Your goal —
Using the data below, gather each line that includes the word "green".

The data —
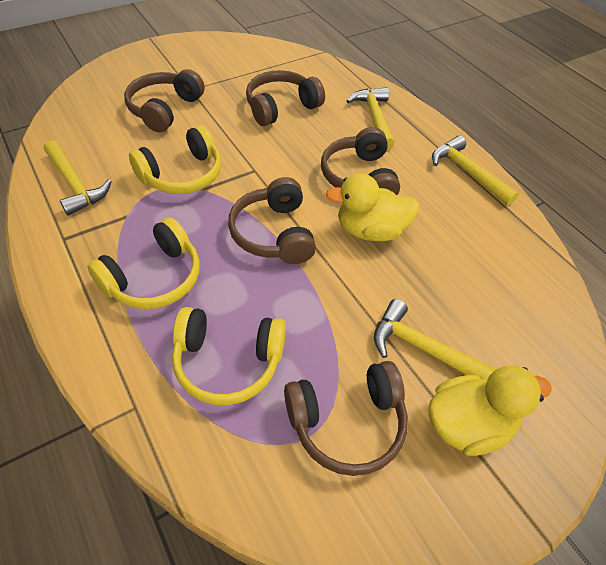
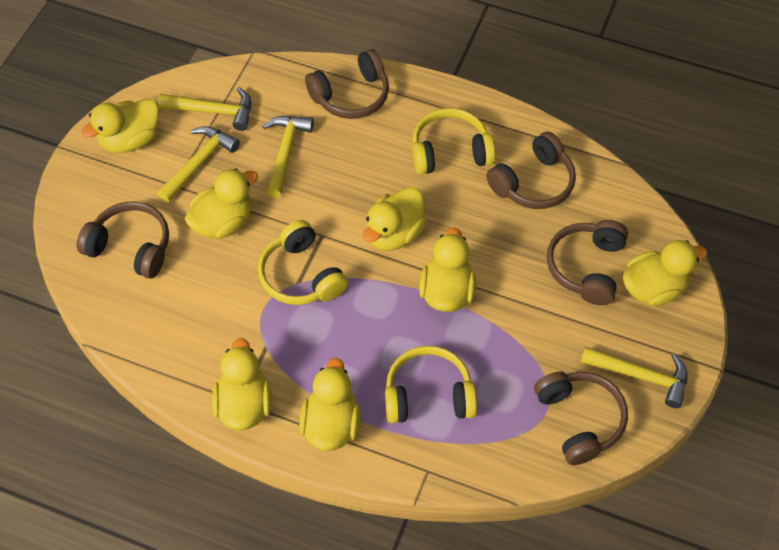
yellow duck: 2 -> 7

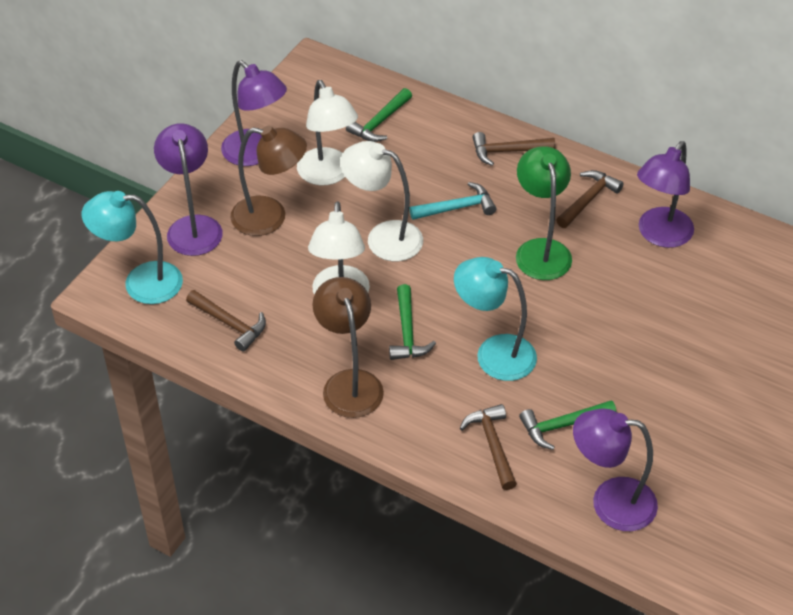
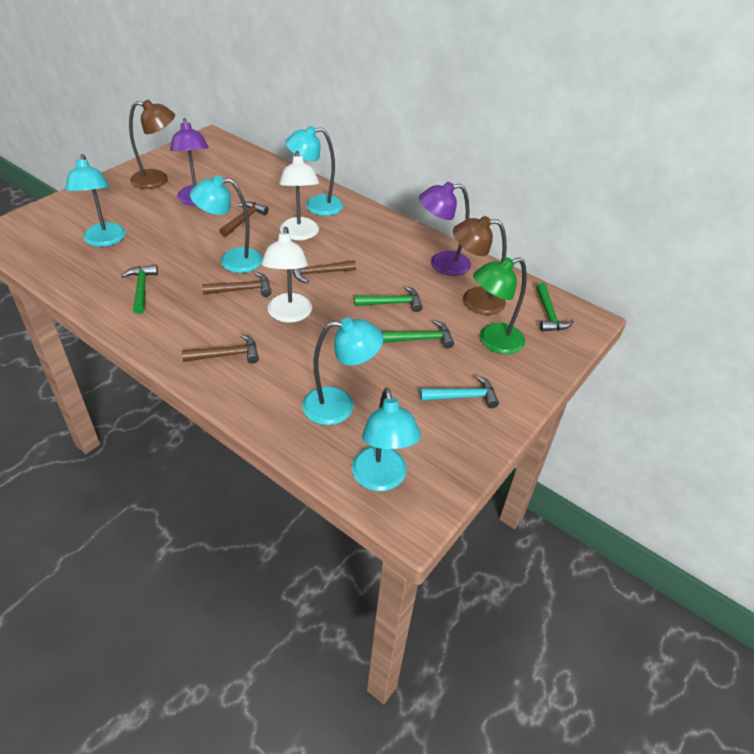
green hammer: 3 -> 4
purple lamp: 4 -> 2
turquoise lamp: 2 -> 5
white lamp: 3 -> 2

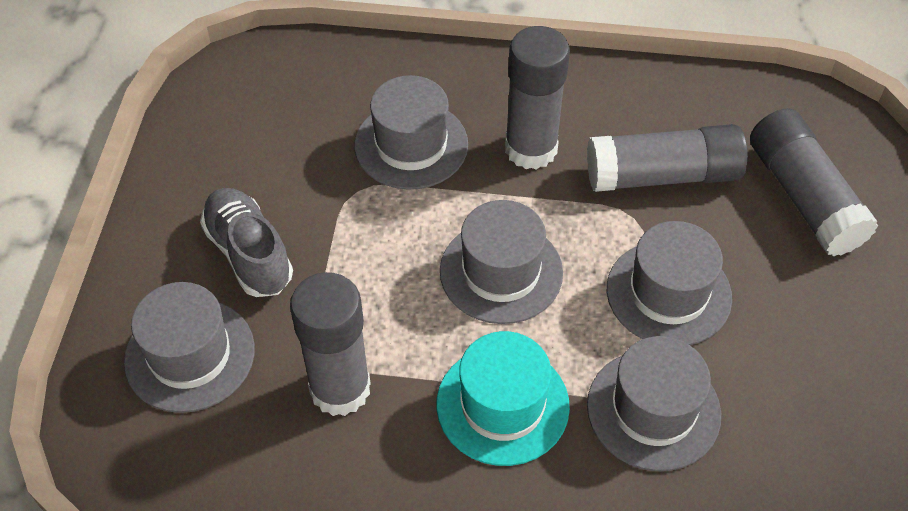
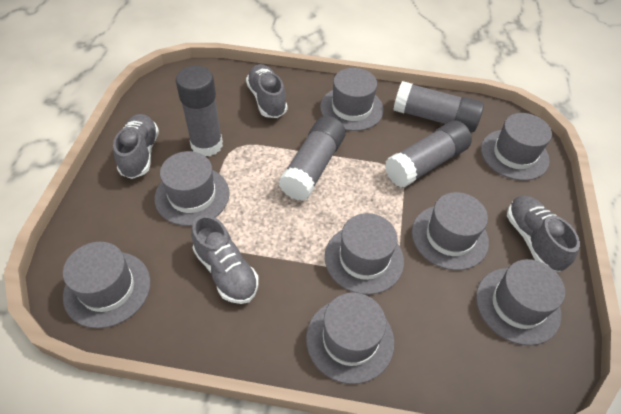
grey hat: 5 -> 8
grey shoe: 1 -> 4
turquoise hat: 1 -> 0

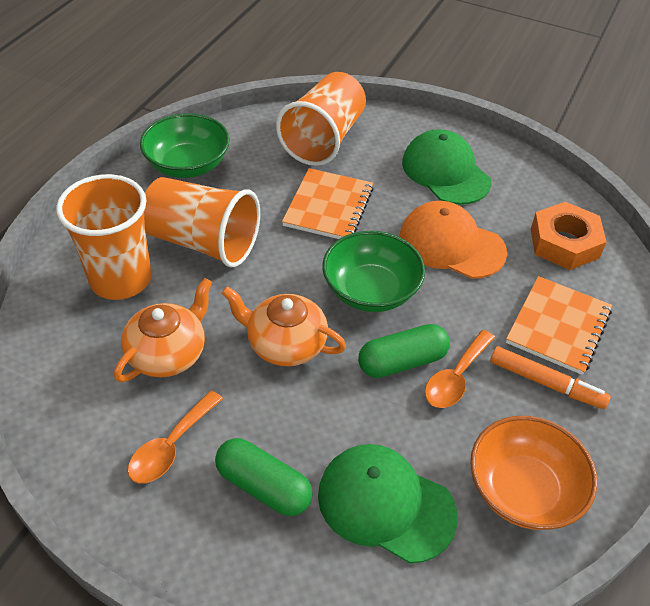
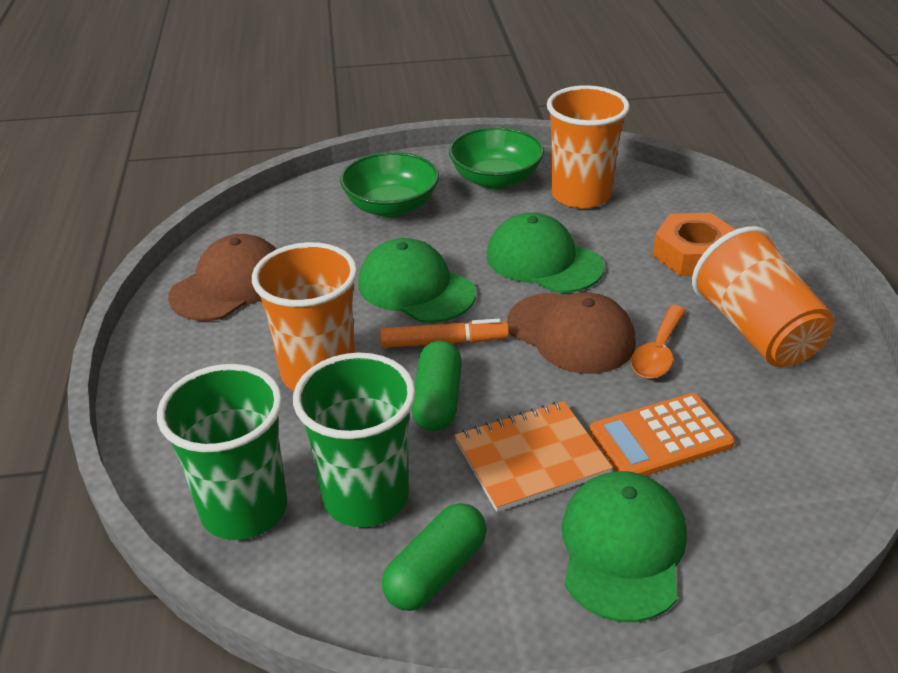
brown cap: 0 -> 2
green cap: 2 -> 3
green cup: 0 -> 2
orange bowl: 1 -> 0
orange calculator: 0 -> 1
orange cap: 1 -> 0
orange notebook: 2 -> 1
orange spoon: 2 -> 1
orange teapot: 2 -> 0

Exercise response —
green hammer: 3 -> 4
green cap: 2 -> 3
green cup: 0 -> 2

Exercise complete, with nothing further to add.